> [AIM]: Count the lines in the listing below that contain the string "guitar", matching case exactly, and give only the number.

☆ ☆ ☆

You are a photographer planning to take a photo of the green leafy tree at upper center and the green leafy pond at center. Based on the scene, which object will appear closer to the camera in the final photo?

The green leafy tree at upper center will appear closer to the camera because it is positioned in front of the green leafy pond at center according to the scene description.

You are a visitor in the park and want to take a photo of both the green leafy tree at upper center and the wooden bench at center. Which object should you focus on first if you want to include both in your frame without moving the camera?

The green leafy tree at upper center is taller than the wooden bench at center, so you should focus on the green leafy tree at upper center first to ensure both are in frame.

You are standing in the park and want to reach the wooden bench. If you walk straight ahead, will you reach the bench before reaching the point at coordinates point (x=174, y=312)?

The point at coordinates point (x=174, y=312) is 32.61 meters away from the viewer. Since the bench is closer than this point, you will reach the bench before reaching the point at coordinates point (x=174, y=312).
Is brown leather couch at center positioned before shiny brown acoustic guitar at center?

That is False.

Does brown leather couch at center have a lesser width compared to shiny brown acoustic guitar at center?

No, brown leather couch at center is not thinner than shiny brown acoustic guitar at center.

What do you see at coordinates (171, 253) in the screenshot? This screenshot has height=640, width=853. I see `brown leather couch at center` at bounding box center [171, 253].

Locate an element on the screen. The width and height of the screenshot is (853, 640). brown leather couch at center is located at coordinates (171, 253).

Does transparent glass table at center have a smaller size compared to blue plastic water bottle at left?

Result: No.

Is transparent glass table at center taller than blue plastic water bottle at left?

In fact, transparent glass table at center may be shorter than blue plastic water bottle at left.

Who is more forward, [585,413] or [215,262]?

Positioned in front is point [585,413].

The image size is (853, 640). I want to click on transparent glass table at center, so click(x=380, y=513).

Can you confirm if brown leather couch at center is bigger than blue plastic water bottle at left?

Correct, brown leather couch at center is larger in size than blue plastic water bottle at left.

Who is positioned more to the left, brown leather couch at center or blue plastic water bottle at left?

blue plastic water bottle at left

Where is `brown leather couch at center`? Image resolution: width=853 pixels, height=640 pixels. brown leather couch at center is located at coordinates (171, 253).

☆ ☆ ☆

> [ANSWER TO THIS EXERCISE]: 3